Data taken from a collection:

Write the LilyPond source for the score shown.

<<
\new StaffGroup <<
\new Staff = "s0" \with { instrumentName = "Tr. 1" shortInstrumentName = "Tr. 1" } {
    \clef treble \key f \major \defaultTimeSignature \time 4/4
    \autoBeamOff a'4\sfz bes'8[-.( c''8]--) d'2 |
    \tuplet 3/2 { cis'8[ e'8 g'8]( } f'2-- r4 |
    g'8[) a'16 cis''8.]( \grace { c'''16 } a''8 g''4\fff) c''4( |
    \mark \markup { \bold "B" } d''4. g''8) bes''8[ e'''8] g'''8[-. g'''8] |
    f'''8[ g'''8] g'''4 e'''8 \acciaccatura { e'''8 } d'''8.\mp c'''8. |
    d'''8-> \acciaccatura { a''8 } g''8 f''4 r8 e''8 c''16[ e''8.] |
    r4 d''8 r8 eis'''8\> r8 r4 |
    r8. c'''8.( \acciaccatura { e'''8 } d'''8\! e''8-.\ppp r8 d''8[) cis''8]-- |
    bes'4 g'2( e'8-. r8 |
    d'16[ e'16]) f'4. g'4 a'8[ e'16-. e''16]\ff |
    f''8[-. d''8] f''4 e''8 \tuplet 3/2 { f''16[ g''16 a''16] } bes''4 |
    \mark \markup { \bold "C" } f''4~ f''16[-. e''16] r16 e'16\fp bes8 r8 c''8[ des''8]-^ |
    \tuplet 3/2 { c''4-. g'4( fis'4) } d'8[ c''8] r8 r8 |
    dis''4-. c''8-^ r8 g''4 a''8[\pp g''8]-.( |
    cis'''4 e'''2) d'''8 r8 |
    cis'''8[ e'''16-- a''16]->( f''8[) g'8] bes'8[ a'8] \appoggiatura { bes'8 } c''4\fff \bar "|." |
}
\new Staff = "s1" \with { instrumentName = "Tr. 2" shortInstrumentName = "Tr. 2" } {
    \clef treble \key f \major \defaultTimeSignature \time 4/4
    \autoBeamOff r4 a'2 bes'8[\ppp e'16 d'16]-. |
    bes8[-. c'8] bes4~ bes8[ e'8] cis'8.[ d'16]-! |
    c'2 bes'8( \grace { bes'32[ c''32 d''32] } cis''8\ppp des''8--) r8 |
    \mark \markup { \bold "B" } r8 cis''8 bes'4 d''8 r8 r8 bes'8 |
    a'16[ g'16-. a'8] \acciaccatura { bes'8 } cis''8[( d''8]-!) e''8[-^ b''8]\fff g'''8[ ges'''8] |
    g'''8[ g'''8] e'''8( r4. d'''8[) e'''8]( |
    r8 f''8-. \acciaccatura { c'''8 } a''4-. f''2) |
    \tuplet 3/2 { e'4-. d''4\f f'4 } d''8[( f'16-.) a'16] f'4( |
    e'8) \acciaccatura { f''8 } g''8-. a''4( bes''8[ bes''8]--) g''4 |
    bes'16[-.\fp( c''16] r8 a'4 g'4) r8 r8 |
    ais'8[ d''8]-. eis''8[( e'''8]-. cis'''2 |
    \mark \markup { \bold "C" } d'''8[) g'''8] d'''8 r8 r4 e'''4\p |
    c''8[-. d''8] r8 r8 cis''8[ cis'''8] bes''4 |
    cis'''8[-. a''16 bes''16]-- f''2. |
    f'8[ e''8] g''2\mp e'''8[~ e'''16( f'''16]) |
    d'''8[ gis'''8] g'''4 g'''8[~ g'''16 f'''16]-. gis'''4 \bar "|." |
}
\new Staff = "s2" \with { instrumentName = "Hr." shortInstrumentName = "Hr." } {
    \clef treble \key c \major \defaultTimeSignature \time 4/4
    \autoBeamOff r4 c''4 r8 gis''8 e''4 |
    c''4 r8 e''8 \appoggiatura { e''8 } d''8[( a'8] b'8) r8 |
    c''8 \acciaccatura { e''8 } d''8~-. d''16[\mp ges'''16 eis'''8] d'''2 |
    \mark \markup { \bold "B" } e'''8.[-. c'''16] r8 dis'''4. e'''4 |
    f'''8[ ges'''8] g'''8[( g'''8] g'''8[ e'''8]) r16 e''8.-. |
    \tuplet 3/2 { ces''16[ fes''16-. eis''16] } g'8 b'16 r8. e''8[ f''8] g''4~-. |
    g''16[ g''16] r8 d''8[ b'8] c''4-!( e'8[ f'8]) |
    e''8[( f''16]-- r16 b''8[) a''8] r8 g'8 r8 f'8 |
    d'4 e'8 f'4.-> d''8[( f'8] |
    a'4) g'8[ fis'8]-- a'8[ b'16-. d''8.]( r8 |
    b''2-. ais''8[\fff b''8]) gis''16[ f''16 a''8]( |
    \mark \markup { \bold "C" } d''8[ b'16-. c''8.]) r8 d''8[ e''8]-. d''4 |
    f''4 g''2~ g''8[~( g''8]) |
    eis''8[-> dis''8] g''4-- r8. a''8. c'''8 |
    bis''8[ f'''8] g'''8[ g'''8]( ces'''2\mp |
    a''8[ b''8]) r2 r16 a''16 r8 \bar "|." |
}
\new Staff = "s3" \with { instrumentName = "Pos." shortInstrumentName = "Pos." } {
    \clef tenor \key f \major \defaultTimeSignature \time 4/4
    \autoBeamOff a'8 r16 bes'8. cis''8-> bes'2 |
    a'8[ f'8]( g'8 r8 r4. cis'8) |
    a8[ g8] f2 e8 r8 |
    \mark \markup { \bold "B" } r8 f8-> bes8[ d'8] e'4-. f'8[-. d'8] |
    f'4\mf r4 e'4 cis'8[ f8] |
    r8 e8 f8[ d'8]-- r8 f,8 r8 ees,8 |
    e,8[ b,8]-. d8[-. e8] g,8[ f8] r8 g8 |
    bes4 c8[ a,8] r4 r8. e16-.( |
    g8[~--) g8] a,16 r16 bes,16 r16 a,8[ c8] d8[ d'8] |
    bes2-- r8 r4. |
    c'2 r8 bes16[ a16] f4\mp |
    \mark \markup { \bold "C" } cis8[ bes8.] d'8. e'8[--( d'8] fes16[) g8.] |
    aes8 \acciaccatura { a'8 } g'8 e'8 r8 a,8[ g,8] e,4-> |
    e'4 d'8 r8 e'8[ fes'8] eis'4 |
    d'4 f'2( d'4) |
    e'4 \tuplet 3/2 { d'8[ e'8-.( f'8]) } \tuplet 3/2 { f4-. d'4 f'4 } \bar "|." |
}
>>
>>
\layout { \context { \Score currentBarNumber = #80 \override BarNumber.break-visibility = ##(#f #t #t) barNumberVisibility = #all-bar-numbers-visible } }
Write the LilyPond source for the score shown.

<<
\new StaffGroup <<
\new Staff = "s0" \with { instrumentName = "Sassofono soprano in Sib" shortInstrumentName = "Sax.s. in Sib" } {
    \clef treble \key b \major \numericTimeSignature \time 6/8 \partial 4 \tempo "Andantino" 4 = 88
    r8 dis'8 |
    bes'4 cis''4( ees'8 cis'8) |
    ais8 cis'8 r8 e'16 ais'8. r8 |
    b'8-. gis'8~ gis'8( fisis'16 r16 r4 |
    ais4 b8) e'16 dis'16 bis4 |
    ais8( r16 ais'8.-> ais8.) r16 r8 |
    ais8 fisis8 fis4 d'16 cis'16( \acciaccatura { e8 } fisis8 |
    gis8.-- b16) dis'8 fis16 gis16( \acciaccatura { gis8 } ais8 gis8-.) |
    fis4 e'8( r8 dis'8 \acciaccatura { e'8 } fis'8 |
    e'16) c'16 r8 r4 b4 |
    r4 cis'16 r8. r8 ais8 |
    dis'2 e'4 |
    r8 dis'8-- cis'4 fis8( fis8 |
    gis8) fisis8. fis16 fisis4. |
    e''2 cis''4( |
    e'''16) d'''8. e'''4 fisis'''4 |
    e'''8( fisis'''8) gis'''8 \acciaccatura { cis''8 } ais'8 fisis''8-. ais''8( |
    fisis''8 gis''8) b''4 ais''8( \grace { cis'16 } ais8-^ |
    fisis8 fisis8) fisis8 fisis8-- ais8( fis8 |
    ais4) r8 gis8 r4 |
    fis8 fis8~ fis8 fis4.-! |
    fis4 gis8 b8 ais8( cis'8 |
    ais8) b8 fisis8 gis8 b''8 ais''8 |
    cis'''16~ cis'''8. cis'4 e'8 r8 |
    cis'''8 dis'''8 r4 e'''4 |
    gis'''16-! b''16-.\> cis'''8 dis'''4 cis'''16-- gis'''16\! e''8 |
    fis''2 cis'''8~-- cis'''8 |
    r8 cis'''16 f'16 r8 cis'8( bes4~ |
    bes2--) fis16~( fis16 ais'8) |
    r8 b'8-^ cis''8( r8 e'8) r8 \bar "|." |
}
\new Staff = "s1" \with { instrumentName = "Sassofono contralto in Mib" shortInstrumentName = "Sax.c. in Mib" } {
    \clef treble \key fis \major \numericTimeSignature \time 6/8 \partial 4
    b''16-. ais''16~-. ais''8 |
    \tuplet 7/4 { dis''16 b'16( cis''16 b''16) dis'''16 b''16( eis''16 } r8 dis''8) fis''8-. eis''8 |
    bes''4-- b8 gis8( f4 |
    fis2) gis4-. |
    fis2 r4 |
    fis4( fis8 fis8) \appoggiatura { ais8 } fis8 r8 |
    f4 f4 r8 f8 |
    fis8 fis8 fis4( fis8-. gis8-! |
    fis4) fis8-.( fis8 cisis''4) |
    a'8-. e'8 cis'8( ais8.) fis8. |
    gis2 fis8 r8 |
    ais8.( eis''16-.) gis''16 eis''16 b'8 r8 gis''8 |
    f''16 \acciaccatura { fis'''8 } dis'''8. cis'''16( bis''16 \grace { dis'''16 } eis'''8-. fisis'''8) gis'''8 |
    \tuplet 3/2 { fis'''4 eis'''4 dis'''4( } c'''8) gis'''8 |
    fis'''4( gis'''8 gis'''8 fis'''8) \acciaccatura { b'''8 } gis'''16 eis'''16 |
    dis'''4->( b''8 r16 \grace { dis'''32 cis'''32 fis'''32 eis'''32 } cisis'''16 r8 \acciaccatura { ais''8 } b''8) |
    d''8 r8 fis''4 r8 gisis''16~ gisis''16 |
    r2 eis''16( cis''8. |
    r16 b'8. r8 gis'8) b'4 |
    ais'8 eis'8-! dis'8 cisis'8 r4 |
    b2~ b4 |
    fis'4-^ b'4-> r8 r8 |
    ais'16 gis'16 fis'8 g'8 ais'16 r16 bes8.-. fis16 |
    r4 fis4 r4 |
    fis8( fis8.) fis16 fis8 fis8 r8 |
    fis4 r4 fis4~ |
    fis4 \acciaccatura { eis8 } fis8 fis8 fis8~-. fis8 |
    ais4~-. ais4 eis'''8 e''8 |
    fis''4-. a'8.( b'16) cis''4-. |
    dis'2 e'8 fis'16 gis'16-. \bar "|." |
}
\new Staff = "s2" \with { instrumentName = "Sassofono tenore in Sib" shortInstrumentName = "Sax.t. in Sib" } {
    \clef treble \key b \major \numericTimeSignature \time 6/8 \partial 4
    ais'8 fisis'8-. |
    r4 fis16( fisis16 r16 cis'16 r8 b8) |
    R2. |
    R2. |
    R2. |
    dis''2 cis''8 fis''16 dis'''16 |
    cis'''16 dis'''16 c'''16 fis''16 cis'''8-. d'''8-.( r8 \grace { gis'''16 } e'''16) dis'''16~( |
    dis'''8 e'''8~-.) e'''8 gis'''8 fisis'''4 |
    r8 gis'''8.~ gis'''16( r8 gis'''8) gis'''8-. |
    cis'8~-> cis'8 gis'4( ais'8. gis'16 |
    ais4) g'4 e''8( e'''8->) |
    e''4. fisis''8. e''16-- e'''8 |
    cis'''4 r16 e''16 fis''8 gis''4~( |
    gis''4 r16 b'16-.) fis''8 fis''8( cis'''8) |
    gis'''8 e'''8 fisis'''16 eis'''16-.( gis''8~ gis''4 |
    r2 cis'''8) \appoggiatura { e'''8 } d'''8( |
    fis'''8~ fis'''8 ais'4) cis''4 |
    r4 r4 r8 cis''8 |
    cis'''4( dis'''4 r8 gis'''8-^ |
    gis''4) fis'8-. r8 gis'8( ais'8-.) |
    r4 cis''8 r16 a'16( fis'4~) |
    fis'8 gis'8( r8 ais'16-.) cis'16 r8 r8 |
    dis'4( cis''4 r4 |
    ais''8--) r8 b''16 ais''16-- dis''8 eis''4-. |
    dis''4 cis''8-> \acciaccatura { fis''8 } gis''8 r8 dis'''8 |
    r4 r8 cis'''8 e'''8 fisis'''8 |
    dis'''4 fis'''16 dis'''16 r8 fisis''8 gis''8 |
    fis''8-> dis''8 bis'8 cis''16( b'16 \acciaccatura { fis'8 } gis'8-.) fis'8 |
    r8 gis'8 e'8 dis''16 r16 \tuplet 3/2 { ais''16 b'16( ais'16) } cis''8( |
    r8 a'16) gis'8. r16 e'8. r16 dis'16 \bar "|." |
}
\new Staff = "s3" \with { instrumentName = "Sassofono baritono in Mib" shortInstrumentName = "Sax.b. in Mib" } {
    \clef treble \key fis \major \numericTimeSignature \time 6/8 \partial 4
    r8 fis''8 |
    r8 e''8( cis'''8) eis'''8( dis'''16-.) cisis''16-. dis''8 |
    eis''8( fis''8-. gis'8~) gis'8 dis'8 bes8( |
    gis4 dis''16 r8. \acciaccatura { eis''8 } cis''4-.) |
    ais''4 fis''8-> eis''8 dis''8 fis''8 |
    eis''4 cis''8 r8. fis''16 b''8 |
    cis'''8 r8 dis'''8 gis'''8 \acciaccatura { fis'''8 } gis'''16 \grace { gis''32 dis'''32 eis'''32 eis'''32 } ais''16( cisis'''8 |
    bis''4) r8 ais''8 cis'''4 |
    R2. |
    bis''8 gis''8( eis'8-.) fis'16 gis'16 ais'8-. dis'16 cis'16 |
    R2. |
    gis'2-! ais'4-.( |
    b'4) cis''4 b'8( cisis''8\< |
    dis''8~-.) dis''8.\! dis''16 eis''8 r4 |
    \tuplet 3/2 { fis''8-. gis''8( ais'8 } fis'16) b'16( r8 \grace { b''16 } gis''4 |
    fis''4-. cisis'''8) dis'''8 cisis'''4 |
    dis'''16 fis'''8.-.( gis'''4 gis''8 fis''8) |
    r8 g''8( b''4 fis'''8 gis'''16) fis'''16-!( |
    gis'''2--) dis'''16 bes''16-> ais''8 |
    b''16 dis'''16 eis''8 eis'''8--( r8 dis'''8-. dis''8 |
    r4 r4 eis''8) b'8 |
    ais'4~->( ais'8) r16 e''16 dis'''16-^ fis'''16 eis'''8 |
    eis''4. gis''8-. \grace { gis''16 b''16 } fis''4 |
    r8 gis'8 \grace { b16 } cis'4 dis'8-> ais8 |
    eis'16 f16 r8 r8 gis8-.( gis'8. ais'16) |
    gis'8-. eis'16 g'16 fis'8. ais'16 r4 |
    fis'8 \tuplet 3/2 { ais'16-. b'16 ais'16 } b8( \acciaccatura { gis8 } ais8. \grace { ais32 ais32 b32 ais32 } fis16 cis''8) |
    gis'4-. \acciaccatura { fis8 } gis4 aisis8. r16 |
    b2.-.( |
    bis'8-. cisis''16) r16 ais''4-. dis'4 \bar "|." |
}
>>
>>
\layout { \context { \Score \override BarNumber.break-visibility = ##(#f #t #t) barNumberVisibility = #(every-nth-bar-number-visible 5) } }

▸ **Short task**:
Locate every line in the data above that contains the string "break", matching case exactly, and copy each of those lines.

▸ **Output below**:
\layout { \context { \Score currentBarNumber = #80 \override BarNumber.break-visibility = ##(#f #t #t) barNumberVisibility = #all-bar-numbers-visible } }
\layout { \context { \Score \override BarNumber.break-visibility = ##(#f #t #t) barNumberVisibility = #(every-nth-bar-number-visible 5) } }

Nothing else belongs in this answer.